§ WHAT TO PRODUCE
From the entries that follow, reproduce exactly and only the lines from the line with "spun,tabla de cortar" to the line with "relocated,pincel [naranja],[609 423],,[309", endpoints included.

§ Dataset excerpts

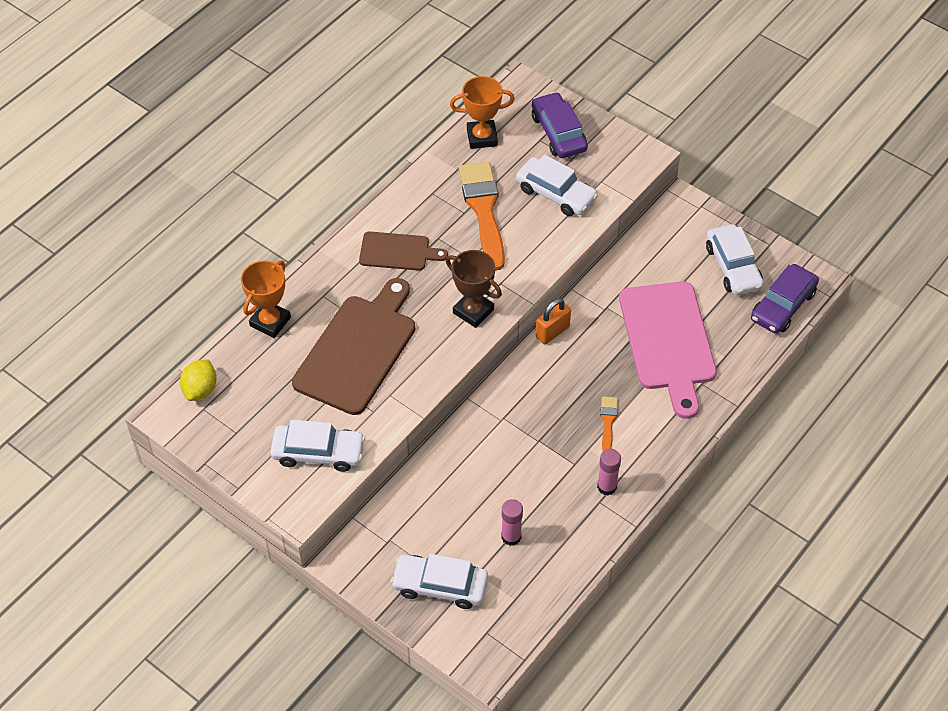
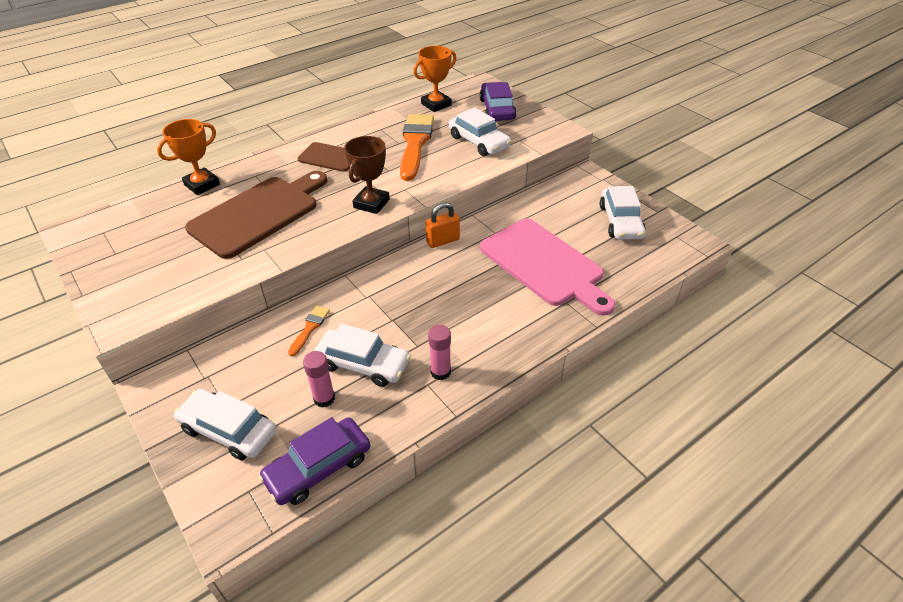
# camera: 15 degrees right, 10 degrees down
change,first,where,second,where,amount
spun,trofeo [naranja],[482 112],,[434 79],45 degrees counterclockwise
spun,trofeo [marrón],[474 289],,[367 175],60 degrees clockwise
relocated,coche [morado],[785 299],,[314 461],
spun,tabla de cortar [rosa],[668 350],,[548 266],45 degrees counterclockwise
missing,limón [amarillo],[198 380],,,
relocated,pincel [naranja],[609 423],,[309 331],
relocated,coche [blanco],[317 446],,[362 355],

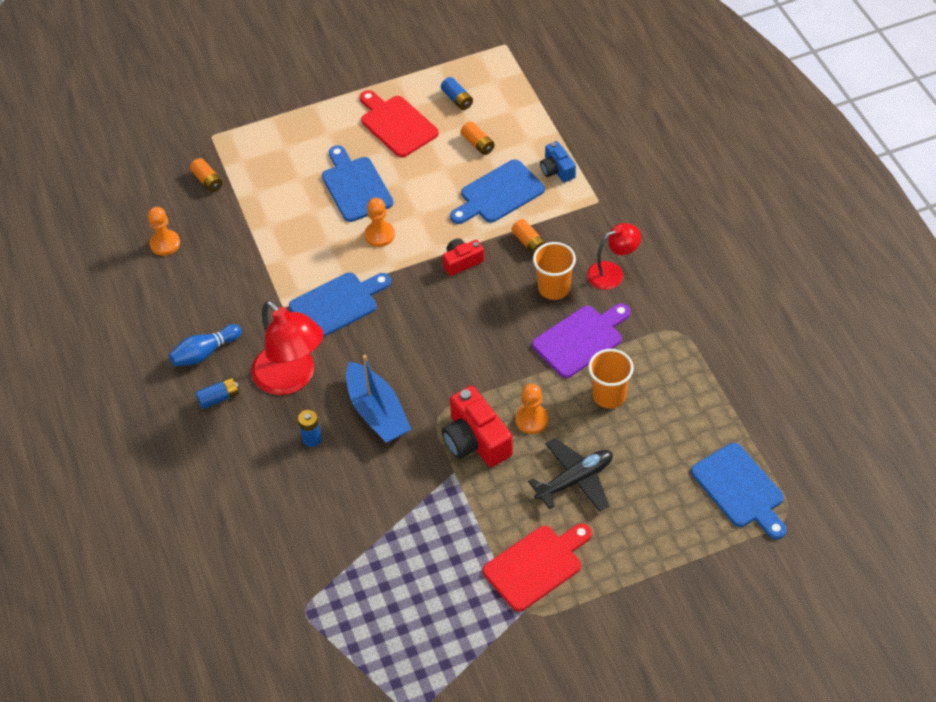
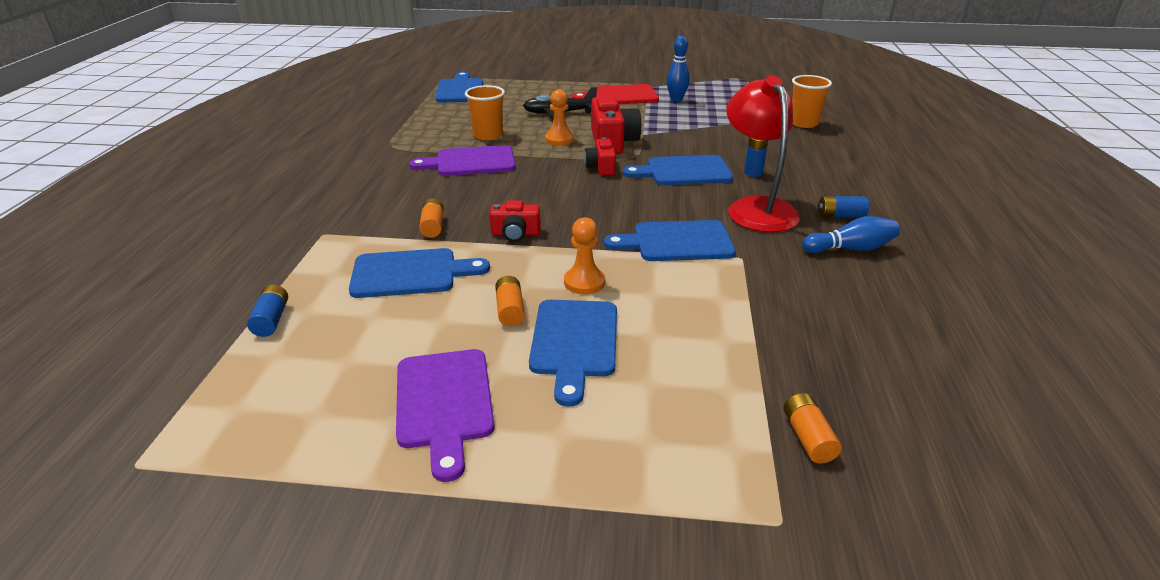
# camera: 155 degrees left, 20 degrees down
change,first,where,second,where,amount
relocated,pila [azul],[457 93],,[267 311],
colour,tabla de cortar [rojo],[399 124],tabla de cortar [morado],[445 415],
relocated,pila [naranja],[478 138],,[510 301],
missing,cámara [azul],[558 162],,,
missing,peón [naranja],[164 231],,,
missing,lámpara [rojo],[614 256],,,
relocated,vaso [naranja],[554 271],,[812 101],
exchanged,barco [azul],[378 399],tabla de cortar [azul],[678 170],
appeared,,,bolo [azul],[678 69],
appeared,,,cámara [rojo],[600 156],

§ ANSWER TO THIS TASK
spun,tabla de cortar [rosa],[668 350],,[548 266],45 degrees counterclockwise
missing,limón [amarillo],[198 380],,,
relocated,pincel [naranja],[609 423],,[309 331],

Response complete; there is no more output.